> **The task**:
Only part of the listing is needed, namely the lines from its start through the line with "RGB pin R: D0 -> D1", and they should be retyped exactly.

> **Exercise material**:
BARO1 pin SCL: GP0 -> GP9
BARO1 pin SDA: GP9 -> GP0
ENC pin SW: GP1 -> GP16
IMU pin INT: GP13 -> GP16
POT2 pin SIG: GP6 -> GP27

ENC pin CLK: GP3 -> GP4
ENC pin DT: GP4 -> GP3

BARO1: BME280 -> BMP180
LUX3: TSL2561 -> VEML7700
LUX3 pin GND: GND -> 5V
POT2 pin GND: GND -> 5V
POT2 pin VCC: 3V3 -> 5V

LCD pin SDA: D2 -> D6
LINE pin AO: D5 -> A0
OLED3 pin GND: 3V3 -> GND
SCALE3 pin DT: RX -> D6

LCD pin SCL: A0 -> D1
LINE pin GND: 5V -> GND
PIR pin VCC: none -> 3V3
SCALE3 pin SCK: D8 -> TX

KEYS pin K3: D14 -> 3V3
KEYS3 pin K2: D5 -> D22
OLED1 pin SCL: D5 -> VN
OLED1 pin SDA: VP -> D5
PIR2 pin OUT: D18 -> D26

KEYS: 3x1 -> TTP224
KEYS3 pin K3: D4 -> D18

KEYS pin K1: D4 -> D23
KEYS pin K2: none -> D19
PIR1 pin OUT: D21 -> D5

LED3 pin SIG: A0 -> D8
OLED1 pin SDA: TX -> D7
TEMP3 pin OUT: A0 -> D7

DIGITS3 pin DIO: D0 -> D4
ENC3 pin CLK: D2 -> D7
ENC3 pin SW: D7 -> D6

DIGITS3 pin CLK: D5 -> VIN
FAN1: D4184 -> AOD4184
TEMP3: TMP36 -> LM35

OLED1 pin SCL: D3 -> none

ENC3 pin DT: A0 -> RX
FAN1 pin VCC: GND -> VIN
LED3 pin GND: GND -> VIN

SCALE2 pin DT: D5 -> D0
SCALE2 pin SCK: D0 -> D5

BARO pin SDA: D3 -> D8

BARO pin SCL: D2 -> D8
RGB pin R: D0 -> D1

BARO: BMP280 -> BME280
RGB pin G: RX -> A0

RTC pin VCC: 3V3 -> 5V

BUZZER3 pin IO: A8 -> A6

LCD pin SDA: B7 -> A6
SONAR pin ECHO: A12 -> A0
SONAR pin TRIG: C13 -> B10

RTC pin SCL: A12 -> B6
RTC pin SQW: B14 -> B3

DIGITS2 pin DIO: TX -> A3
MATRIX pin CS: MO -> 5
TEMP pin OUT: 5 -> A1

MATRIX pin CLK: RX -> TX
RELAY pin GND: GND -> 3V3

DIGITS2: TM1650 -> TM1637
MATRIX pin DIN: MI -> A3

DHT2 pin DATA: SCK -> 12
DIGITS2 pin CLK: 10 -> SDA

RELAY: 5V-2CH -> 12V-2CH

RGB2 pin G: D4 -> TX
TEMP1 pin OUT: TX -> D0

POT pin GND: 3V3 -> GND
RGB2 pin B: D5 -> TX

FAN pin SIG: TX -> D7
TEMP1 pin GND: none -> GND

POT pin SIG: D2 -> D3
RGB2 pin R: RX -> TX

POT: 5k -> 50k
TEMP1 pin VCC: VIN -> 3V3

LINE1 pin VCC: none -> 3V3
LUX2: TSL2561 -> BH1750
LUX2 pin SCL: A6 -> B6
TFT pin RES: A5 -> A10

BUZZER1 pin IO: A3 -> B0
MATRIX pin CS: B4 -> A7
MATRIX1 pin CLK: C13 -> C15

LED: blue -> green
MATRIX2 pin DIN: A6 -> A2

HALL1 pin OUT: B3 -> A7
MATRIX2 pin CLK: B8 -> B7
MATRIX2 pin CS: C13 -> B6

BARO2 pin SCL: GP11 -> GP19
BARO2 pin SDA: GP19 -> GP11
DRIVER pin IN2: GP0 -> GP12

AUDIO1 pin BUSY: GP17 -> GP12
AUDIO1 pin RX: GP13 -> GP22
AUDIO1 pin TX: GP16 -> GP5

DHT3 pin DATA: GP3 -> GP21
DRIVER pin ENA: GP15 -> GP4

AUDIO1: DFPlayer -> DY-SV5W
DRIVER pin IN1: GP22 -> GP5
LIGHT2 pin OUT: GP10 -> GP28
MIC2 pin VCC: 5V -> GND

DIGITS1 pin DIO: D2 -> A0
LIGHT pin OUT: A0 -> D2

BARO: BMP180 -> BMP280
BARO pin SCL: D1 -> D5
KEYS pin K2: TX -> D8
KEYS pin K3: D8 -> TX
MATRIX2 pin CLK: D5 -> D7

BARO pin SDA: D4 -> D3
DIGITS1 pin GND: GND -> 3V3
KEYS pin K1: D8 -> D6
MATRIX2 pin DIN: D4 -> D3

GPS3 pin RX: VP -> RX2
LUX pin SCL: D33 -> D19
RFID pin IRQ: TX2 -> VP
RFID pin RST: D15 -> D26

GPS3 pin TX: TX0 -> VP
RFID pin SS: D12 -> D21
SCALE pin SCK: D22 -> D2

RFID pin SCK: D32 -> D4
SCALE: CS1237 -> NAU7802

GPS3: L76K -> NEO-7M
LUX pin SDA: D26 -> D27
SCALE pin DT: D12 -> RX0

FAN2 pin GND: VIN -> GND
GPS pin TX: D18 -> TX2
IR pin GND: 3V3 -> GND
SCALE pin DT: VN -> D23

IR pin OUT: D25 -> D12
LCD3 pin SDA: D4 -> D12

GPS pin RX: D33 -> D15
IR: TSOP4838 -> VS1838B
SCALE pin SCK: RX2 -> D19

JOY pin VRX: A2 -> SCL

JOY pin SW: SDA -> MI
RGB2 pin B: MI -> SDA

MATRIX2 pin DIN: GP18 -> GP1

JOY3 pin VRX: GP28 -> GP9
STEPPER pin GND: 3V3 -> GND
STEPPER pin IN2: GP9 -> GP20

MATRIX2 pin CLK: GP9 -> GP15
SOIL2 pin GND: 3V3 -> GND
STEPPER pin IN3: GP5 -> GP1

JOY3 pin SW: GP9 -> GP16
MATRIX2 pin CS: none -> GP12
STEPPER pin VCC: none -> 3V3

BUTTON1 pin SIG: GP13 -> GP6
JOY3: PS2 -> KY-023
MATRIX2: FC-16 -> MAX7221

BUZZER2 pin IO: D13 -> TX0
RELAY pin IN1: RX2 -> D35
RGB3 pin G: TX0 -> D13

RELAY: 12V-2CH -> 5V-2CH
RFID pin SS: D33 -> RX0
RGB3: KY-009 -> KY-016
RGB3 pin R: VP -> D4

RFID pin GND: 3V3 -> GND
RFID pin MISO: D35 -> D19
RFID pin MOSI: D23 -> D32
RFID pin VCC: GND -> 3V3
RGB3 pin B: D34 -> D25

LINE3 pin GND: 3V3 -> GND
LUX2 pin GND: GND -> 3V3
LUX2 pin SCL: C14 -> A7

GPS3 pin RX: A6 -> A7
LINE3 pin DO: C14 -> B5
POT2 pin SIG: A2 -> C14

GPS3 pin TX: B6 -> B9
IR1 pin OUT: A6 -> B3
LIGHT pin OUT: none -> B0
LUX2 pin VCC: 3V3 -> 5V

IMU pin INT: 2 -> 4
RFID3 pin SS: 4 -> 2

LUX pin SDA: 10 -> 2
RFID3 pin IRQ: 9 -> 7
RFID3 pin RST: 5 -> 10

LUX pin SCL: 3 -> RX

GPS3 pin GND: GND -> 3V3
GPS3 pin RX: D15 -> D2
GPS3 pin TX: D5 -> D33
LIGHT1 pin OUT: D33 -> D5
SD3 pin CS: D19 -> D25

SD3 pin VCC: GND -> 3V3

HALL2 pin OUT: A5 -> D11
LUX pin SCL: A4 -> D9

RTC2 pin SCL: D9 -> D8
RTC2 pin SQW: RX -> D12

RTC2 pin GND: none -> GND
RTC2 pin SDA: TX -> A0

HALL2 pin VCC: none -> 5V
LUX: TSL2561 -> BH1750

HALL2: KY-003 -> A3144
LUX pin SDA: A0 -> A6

> **Result of this exercise**:
BARO1 pin SCL: GP0 -> GP9
BARO1 pin SDA: GP9 -> GP0
ENC pin SW: GP1 -> GP16
IMU pin INT: GP13 -> GP16
POT2 pin SIG: GP6 -> GP27

ENC pin CLK: GP3 -> GP4
ENC pin DT: GP4 -> GP3

BARO1: BME280 -> BMP180
LUX3: TSL2561 -> VEML7700
LUX3 pin GND: GND -> 5V
POT2 pin GND: GND -> 5V
POT2 pin VCC: 3V3 -> 5V

LCD pin SDA: D2 -> D6
LINE pin AO: D5 -> A0
OLED3 pin GND: 3V3 -> GND
SCALE3 pin DT: RX -> D6

LCD pin SCL: A0 -> D1
LINE pin GND: 5V -> GND
PIR pin VCC: none -> 3V3
SCALE3 pin SCK: D8 -> TX

KEYS pin K3: D14 -> 3V3
KEYS3 pin K2: D5 -> D22
OLED1 pin SCL: D5 -> VN
OLED1 pin SDA: VP -> D5
PIR2 pin OUT: D18 -> D26

KEYS: 3x1 -> TTP224
KEYS3 pin K3: D4 -> D18

KEYS pin K1: D4 -> D23
KEYS pin K2: none -> D19
PIR1 pin OUT: D21 -> D5

LED3 pin SIG: A0 -> D8
OLED1 pin SDA: TX -> D7
TEMP3 pin OUT: A0 -> D7

DIGITS3 pin DIO: D0 -> D4
ENC3 pin CLK: D2 -> D7
ENC3 pin SW: D7 -> D6

DIGITS3 pin CLK: D5 -> VIN
FAN1: D4184 -> AOD4184
TEMP3: TMP36 -> LM35

OLED1 pin SCL: D3 -> none

ENC3 pin DT: A0 -> RX
FAN1 pin VCC: GND -> VIN
LED3 pin GND: GND -> VIN

SCALE2 pin DT: D5 -> D0
SCALE2 pin SCK: D0 -> D5

BARO pin SDA: D3 -> D8

BARO pin SCL: D2 -> D8
RGB pin R: D0 -> D1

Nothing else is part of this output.